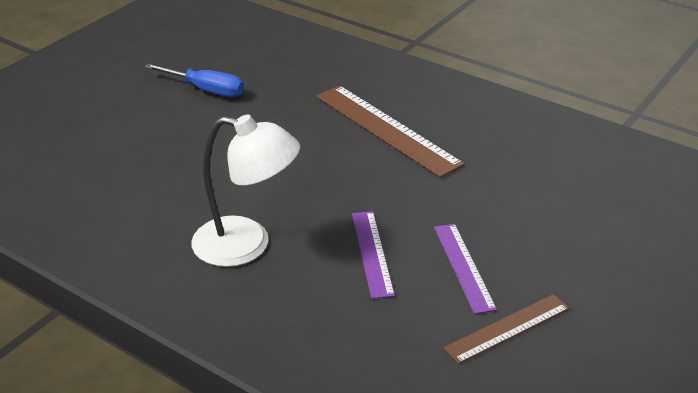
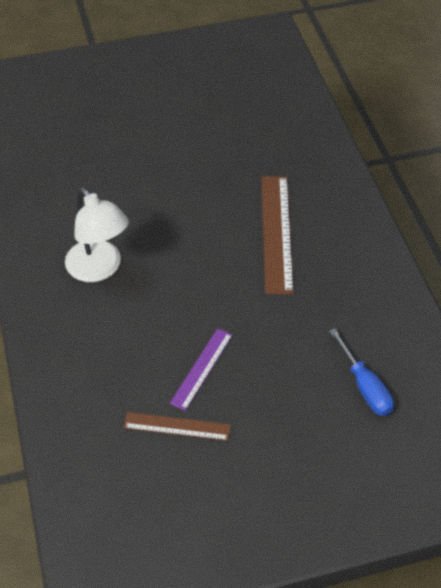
camera: 40 degrees right, 15 degrees up
(206, 90) = (199, 130): blue screwdriver -> blue screwdriver (364, 386)
(372, 253) = (161, 322): purple ruler -> none

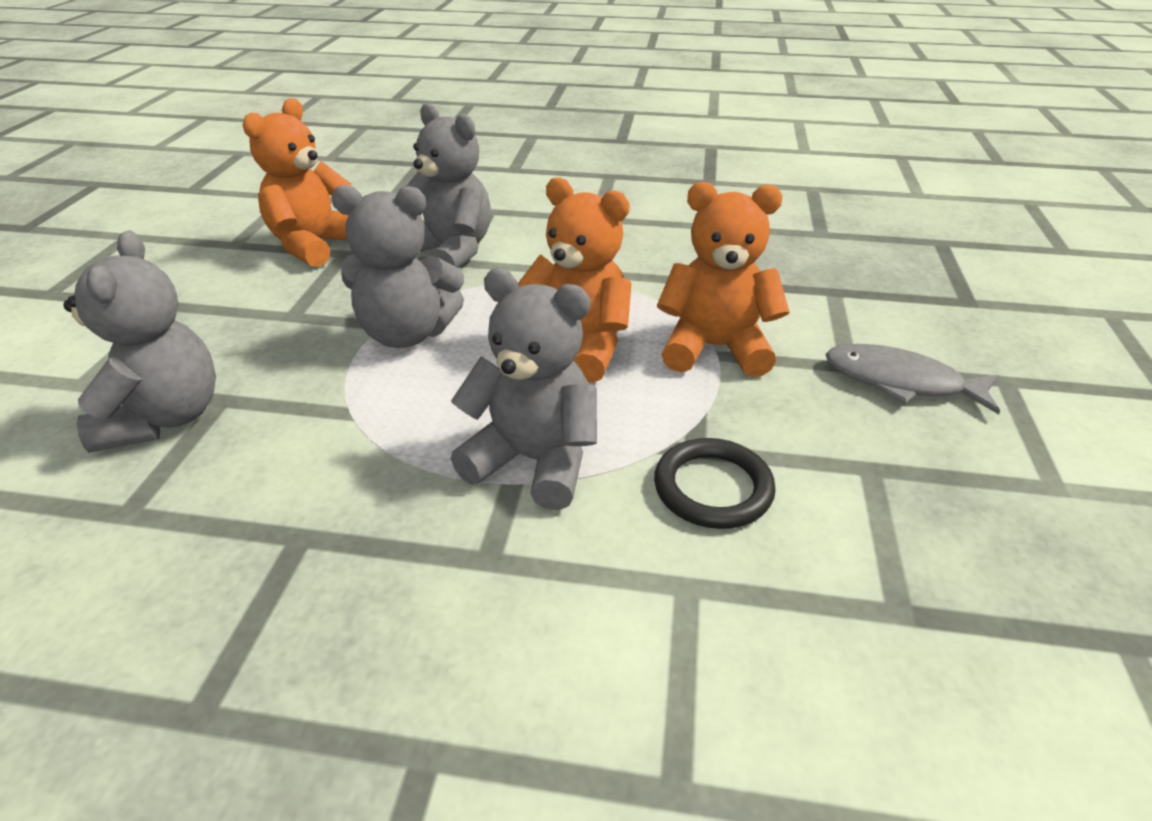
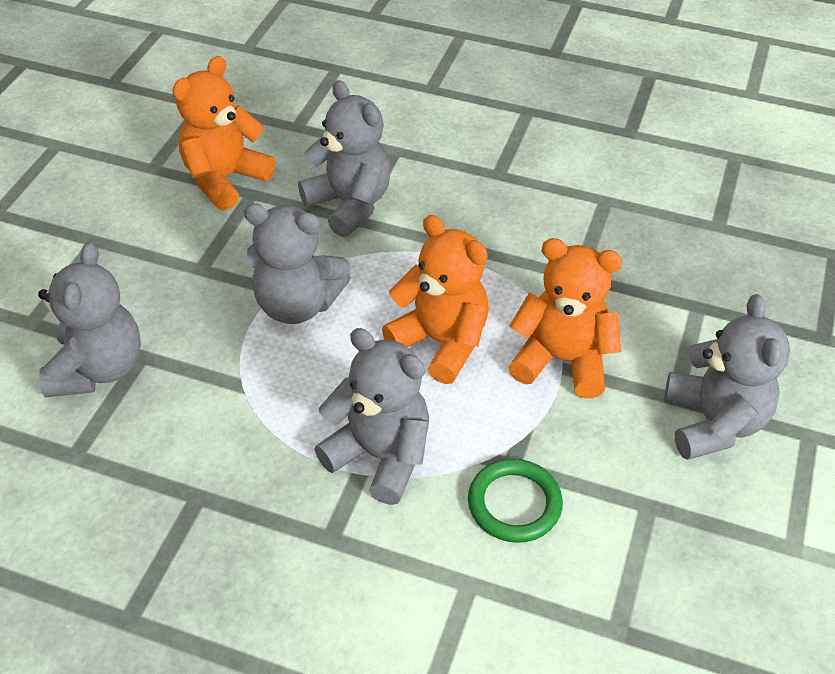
camera: 10 degrees right, 10 degrees up
(713, 488) = (514, 503): black ring -> green ring
(900, 382) = (713, 423): grey fish -> grey teddy bear

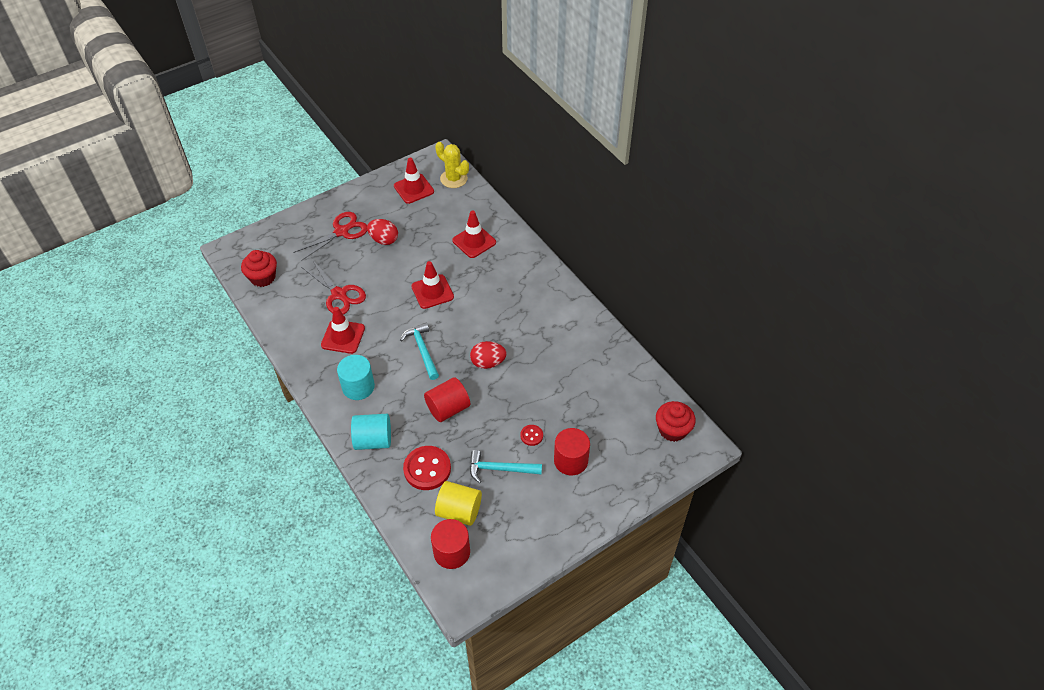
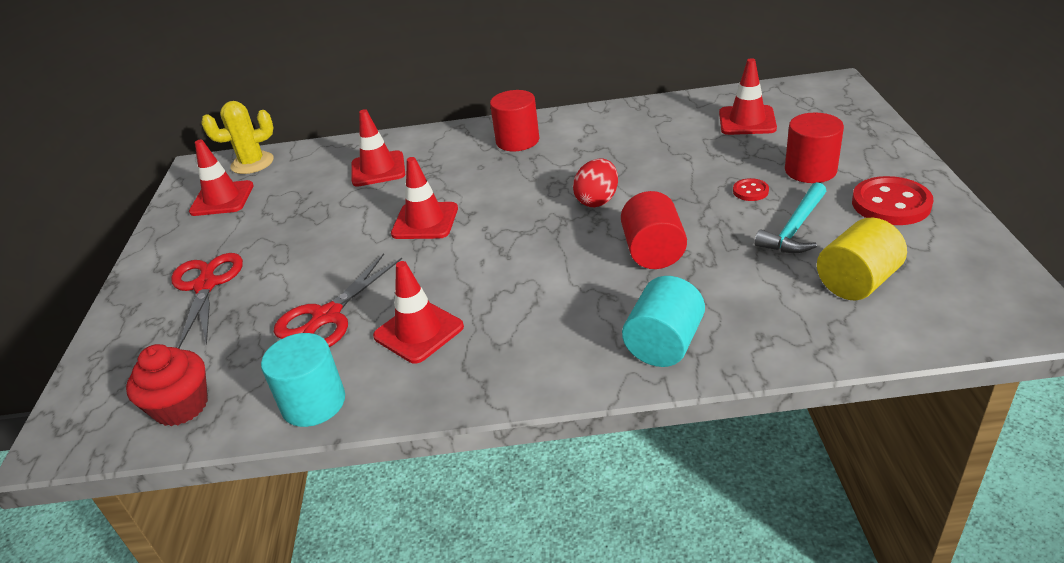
camera: 55 degrees left, 15 degrees down
(339, 294) = (327, 316): red scissors -> red scissors turned 135 degrees clockwise
(358, 387) = (539, 337): turquoise cylinder -> turquoise cylinder (313, 403)
(384, 240) = (277, 246): red egg -> none
(422, 350) = (524, 253): turquoise hammer -> none
(427, 469) = (758, 297): red button -> red button (891, 204)
(452, 552) = (936, 307): red cylinder -> red cylinder (517, 141)
(621, 408) = (747, 121): none -> red traffic cone
(672, 430) = (801, 97): red cupcake -> none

══════

**Task details**
Apply a filter for "cylinder" to the entries and show each line that passes.

**Your solution**
(358, 387) = (539, 337): turquoise cylinder -> turquoise cylinder (313, 403)
(452, 552) = (936, 307): red cylinder -> red cylinder (517, 141)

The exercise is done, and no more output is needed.